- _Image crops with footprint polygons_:
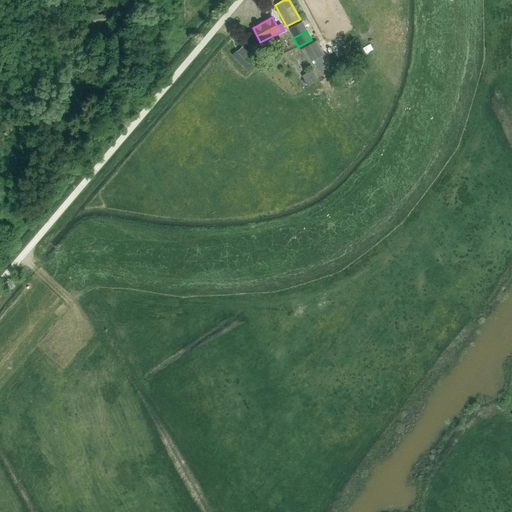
[(315,42),(301,49),(308,62),(322,54),(315,42)]
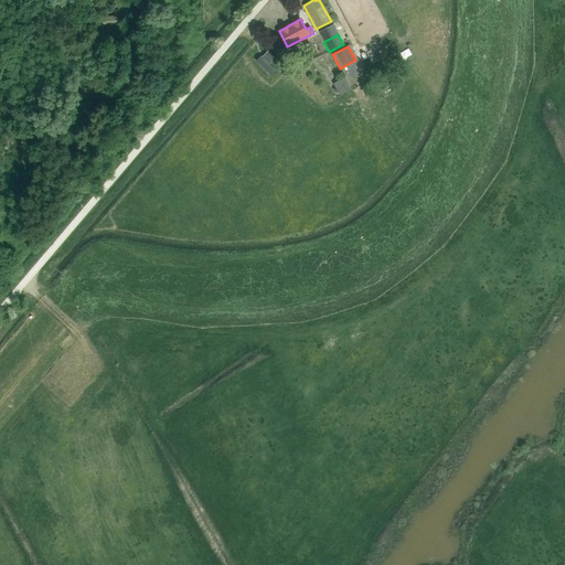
[(344,77),(334,83),(341,94),(351,88),(344,77)]
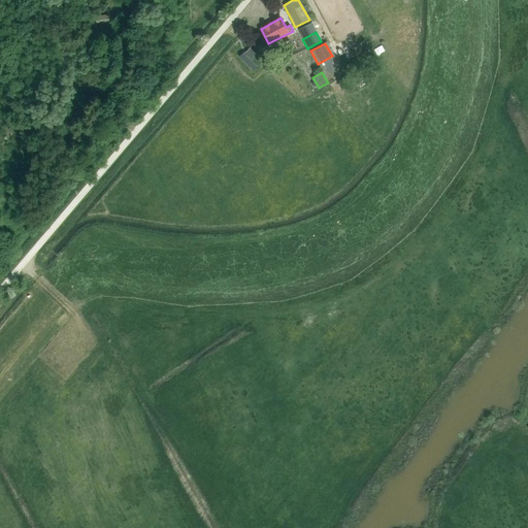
All buildings are outlined.
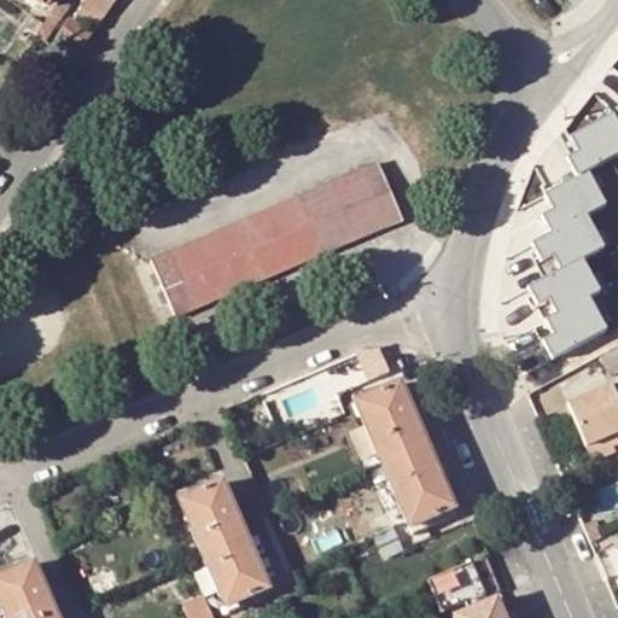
[(50,45),(79,5),(71,0),(62,0),(60,4),(38,36),(50,45)]
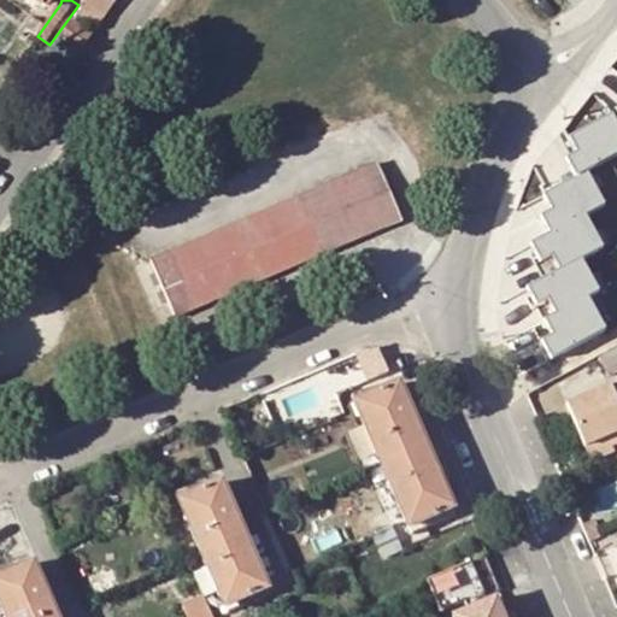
[(98,28),(116,1),(113,0),(90,0),(88,4),(80,16),(98,28)]
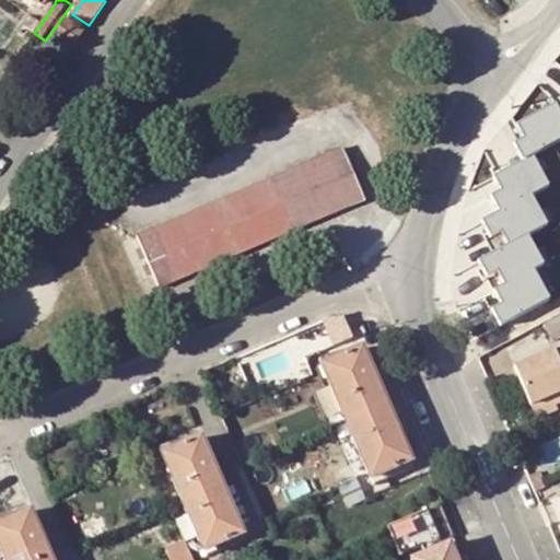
[(70,50),(84,31),(68,19),(54,38),(70,50)]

- _WHAT IS NEEDED_: Set down every line above exactly, pictures excluded.

- _RESPONSE TO THE EXERCISE_:
[(315,42),(301,49),(308,62),(322,54),(315,42)]
[(344,77),(334,83),(341,94),(351,88),(344,77)]
All buildings are outlined.
[(50,45),(79,5),(71,0),(62,0),(60,4),(38,36),(50,45)]
[(98,28),(116,1),(113,0),(90,0),(88,4),(80,16),(98,28)]
[(70,50),(84,31),(68,19),(54,38),(70,50)]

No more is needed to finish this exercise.